DATASET RECORDS:
******************************

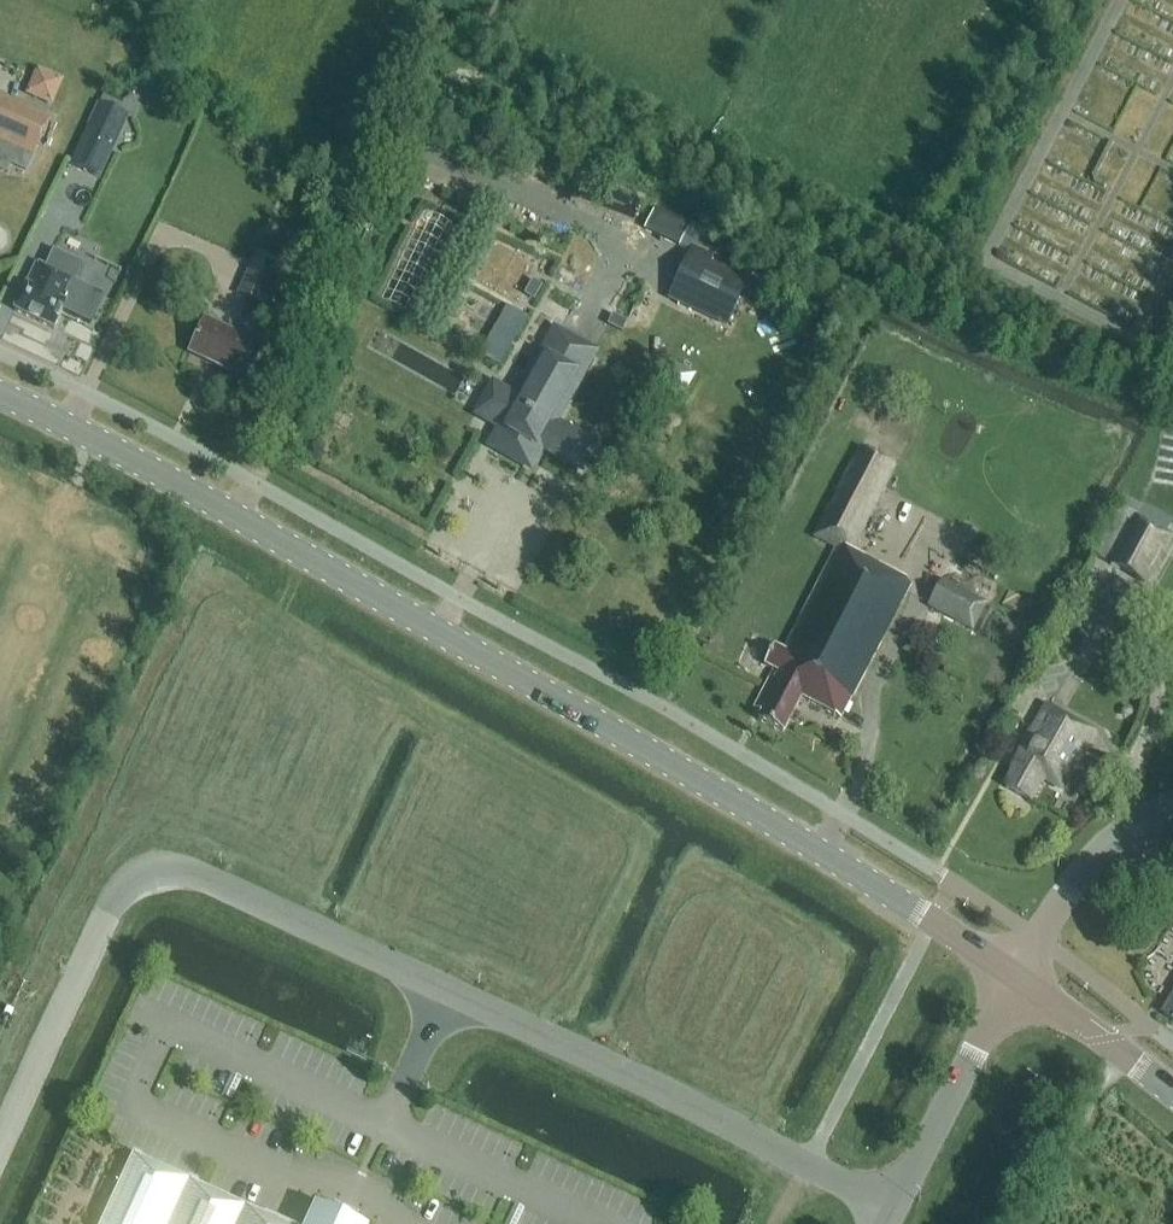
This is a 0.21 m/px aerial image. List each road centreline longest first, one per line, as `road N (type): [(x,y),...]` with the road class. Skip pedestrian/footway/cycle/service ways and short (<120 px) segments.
road 1 (tertiary): [(1011,974),(692,773),(334,568),(0,393)]
road 2 (unclassified): [(894,1208),(446,988),(176,869),(137,877),(115,898),(0,1140)]
road 3 (unclassified): [(894,1208),(1011,974)]
road 4 (unclassified): [(1011,974),(1083,871),(1172,793)]
road 5 (tertiary): [(1172,1094),(1011,974)]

******************************

GOAL OF THE EXERCISE: Once the pictures are set aside, restate the remaining data above exactly.

REPLY TO THE EXERCISE:
This is a 0.21 m/px aerial image. List each road centreline longest first, one per line, as `road N (type): [(x,y),...]` with the road class. Skip pedestrian/footway/cycle/service ways and short (<120 px) segments.
road 1 (tertiary): [(1011,974),(692,773),(334,568),(0,393)]
road 2 (unclassified): [(894,1208),(446,988),(176,869),(137,877),(115,898),(0,1140)]
road 3 (unclassified): [(894,1208),(1011,974)]
road 4 (unclassified): [(1011,974),(1083,871),(1172,793)]
road 5 (tertiary): [(1172,1094),(1011,974)]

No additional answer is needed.